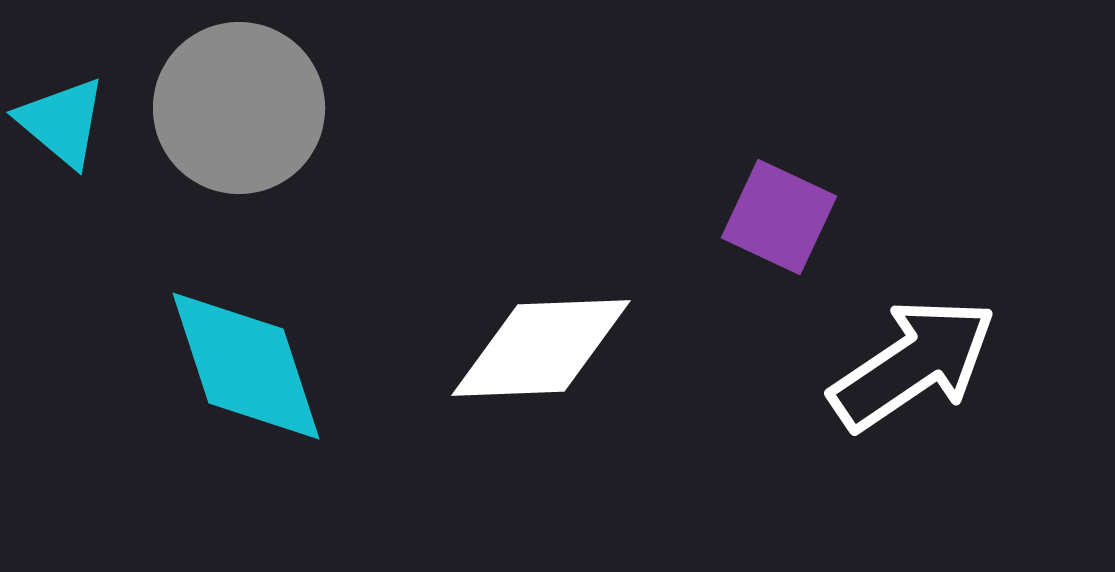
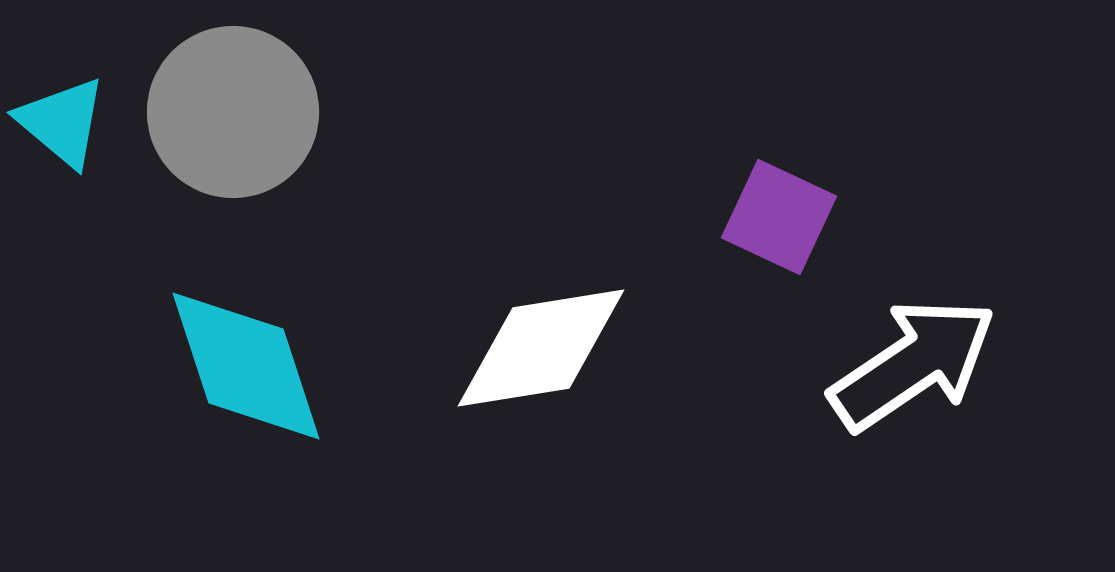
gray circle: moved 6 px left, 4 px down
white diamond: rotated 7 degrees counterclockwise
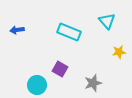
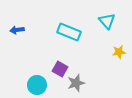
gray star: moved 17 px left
--
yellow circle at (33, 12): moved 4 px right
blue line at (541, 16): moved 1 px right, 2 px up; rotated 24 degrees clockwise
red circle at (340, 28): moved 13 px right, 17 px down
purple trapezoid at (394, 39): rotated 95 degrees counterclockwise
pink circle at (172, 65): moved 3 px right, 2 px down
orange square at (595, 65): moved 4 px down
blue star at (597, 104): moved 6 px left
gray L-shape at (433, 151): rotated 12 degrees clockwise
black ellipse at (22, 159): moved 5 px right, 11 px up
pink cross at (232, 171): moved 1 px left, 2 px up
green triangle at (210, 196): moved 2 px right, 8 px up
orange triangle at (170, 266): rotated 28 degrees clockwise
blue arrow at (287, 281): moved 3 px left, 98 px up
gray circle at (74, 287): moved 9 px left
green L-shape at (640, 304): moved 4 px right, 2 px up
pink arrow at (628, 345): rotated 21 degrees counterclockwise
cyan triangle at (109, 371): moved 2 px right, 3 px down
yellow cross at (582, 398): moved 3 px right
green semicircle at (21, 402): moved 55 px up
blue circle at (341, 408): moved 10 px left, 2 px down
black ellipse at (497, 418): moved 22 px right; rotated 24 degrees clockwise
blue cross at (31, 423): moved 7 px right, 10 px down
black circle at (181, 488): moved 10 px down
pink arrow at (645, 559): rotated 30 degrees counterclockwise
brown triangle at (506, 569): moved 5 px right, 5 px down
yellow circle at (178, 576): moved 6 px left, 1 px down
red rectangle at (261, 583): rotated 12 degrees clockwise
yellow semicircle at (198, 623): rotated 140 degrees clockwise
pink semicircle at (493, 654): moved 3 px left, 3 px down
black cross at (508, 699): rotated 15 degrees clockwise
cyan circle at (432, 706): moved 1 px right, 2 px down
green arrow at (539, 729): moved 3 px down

*What to do*: Using the data above, print exactly the lines from the line that contains "gray L-shape at" through the line that contains "orange triangle at", with both included.

*Answer to the exercise*:
gray L-shape at (433, 151): rotated 12 degrees clockwise
black ellipse at (22, 159): moved 5 px right, 11 px up
pink cross at (232, 171): moved 1 px left, 2 px up
green triangle at (210, 196): moved 2 px right, 8 px up
orange triangle at (170, 266): rotated 28 degrees clockwise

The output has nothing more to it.